- [Task brief]:
Reproduce the entries. Each one must match the original exactly.

(Object state change records)
|---|

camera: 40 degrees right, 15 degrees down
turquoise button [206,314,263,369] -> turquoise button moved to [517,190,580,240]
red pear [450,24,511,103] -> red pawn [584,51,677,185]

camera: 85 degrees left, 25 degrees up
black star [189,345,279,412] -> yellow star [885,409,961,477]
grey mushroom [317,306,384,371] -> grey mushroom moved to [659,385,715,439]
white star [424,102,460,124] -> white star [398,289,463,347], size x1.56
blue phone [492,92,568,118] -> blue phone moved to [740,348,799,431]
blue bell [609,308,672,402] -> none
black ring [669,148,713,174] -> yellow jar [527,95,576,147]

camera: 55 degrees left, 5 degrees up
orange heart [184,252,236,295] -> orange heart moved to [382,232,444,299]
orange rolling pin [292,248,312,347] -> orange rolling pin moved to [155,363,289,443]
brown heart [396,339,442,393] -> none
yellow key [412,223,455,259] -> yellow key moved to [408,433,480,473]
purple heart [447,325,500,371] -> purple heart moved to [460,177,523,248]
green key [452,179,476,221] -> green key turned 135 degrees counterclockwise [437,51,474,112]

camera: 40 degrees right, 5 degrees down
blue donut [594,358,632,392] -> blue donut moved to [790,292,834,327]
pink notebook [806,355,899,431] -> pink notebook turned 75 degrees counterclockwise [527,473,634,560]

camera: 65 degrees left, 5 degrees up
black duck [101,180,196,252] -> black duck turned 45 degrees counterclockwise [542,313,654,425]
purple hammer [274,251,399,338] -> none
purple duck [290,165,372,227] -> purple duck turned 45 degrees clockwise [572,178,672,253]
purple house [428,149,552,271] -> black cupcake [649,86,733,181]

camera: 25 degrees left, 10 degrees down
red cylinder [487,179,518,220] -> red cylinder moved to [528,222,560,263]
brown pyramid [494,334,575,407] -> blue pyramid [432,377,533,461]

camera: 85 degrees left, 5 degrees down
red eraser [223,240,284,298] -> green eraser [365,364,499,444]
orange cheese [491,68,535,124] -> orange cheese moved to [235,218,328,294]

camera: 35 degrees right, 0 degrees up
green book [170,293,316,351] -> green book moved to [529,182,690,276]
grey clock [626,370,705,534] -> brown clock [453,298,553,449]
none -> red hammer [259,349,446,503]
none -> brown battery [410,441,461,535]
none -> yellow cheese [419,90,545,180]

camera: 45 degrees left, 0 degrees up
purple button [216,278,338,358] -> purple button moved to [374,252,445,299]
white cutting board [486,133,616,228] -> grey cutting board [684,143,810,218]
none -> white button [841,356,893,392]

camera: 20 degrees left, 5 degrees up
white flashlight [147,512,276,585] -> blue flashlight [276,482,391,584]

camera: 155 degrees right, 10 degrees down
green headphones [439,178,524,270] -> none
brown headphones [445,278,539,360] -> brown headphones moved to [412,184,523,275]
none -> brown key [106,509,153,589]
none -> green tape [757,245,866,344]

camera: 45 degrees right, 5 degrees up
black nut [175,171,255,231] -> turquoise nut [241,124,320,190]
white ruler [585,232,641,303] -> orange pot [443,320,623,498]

|---|

- [Exercise response]:
camera: 40 degrees right, 15 degrees down
turquoise button [206,314,263,369] -> turquoise button moved to [517,190,580,240]
red pear [450,24,511,103] -> red pawn [584,51,677,185]

camera: 85 degrees left, 25 degrees up
black star [189,345,279,412] -> yellow star [885,409,961,477]
grey mushroom [317,306,384,371] -> grey mushroom moved to [659,385,715,439]
white star [424,102,460,124] -> white star [398,289,463,347], size x1.56
blue phone [492,92,568,118] -> blue phone moved to [740,348,799,431]
blue bell [609,308,672,402] -> none
black ring [669,148,713,174] -> yellow jar [527,95,576,147]

camera: 55 degrees left, 5 degrees up
orange heart [184,252,236,295] -> orange heart moved to [382,232,444,299]
orange rolling pin [292,248,312,347] -> orange rolling pin moved to [155,363,289,443]
brown heart [396,339,442,393] -> none
yellow key [412,223,455,259] -> yellow key moved to [408,433,480,473]
purple heart [447,325,500,371] -> purple heart moved to [460,177,523,248]
green key [452,179,476,221] -> green key turned 135 degrees counterclockwise [437,51,474,112]

camera: 40 degrees right, 5 degrees down
blue donut [594,358,632,392] -> blue donut moved to [790,292,834,327]
pink notebook [806,355,899,431] -> pink notebook turned 75 degrees counterclockwise [527,473,634,560]

camera: 65 degrees left, 5 degrees up
black duck [101,180,196,252] -> black duck turned 45 degrees counterclockwise [542,313,654,425]
purple hammer [274,251,399,338] -> none
purple duck [290,165,372,227] -> purple duck turned 45 degrees clockwise [572,178,672,253]
purple house [428,149,552,271] -> black cupcake [649,86,733,181]

camera: 25 degrees left, 10 degrees down
red cylinder [487,179,518,220] -> red cylinder moved to [528,222,560,263]
brown pyramid [494,334,575,407] -> blue pyramid [432,377,533,461]

camera: 85 degrees left, 5 degrees down
red eraser [223,240,284,298] -> green eraser [365,364,499,444]
orange cheese [491,68,535,124] -> orange cheese moved to [235,218,328,294]

camera: 35 degrees right, 0 degrees up
green book [170,293,316,351] -> green book moved to [529,182,690,276]
grey clock [626,370,705,534] -> brown clock [453,298,553,449]
none -> red hammer [259,349,446,503]
none -> brown battery [410,441,461,535]
none -> yellow cheese [419,90,545,180]

camera: 45 degrees left, 0 degrees up
purple button [216,278,338,358] -> purple button moved to [374,252,445,299]
white cutting board [486,133,616,228] -> grey cutting board [684,143,810,218]
none -> white button [841,356,893,392]

camera: 20 degrees left, 5 degrees up
white flashlight [147,512,276,585] -> blue flashlight [276,482,391,584]

camera: 155 degrees right, 10 degrees down
green headphones [439,178,524,270] -> none
brown headphones [445,278,539,360] -> brown headphones moved to [412,184,523,275]
none -> brown key [106,509,153,589]
none -> green tape [757,245,866,344]

camera: 45 degrees right, 5 degrees up
black nut [175,171,255,231] -> turquoise nut [241,124,320,190]
white ruler [585,232,641,303] -> orange pot [443,320,623,498]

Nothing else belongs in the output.